- [Work instructions]: For each line below, check for "size"; give only the total of lines where it occurs.

Shape state change listings:
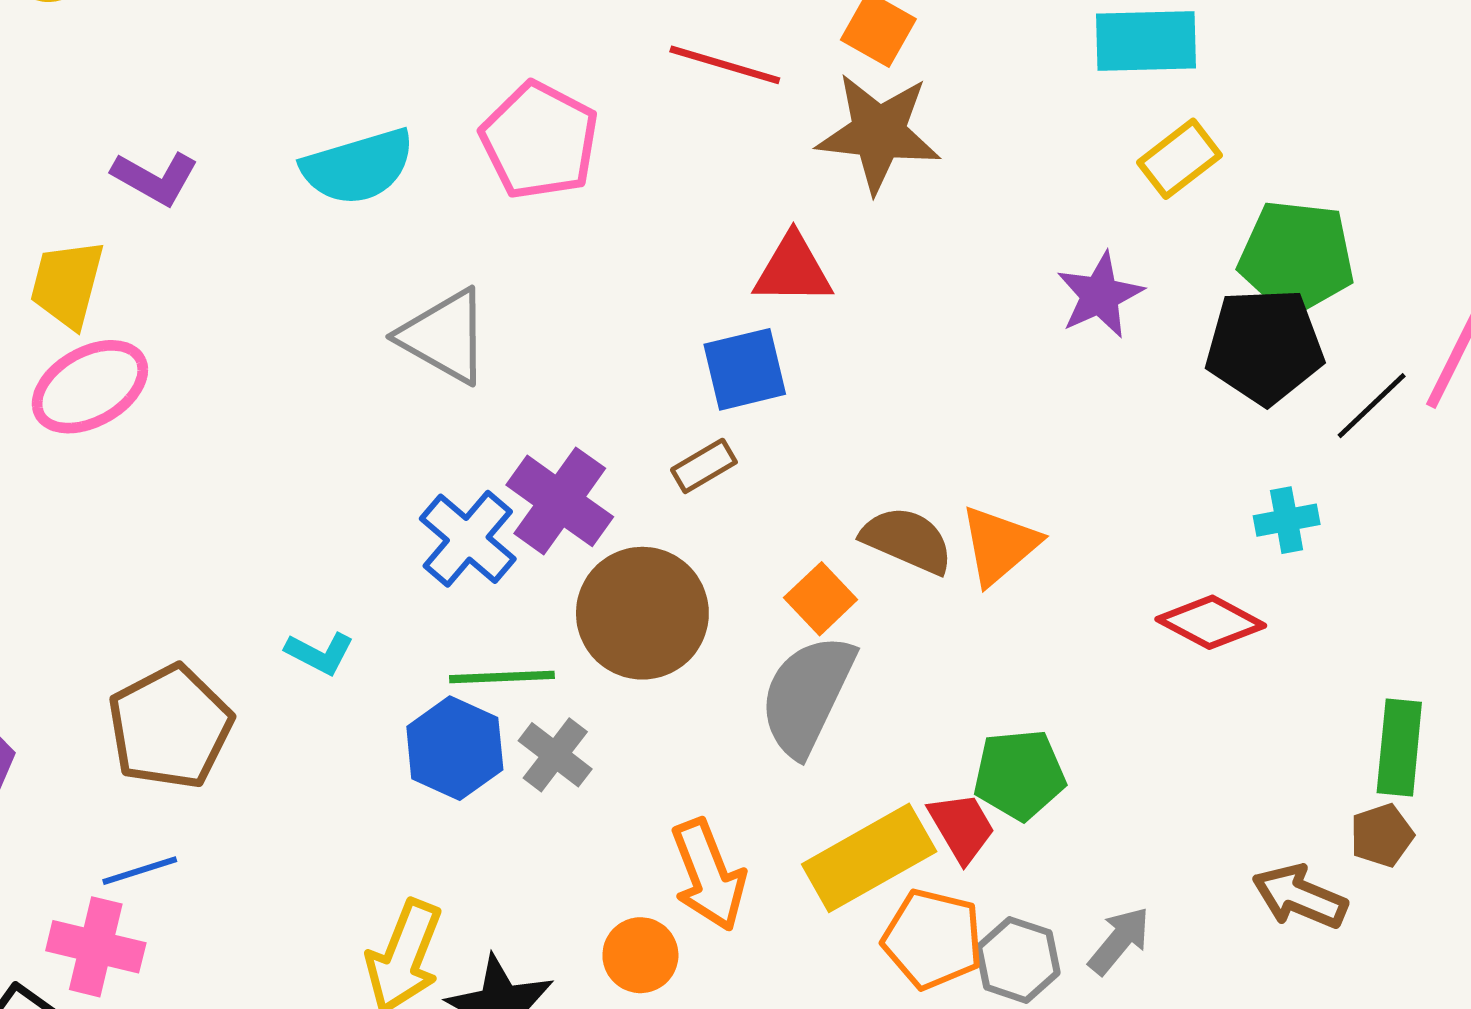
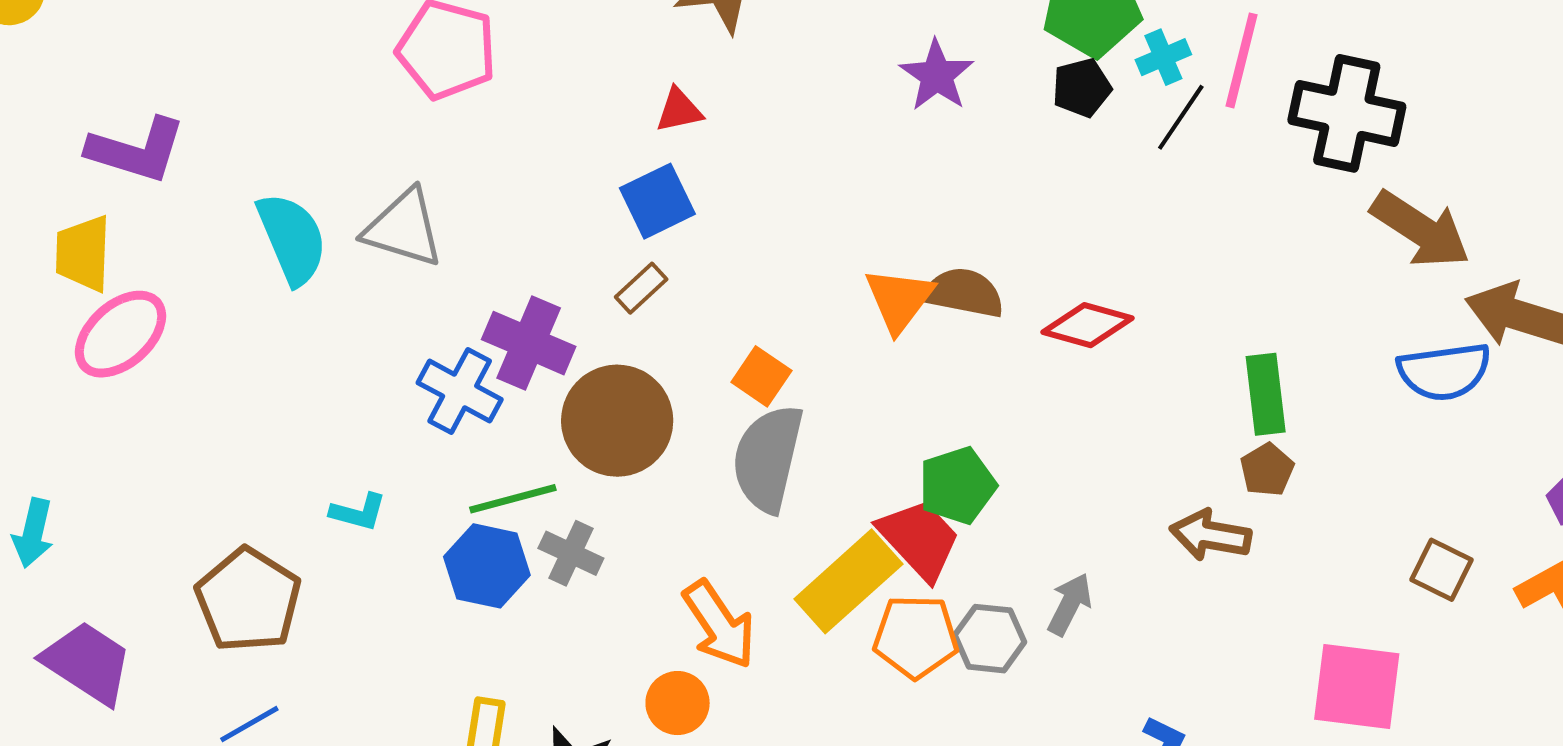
cyan semicircle: (358, 167) -> (292, 239), moved, turned -84
purple L-shape: (155, 178) -> (136, 150), size x1.4
red triangle: (793, 270) -> (679, 110), size x0.7
black pentagon: (1265, 346) -> (1082, 88), size x0.6
cyan cross: (1287, 520) -> (1163, 57), moved
brown semicircle: (907, 540) -> (964, 293), moved
red trapezoid: (962, 827) -> (919, 539), size x1.4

- [Problem solution]: 4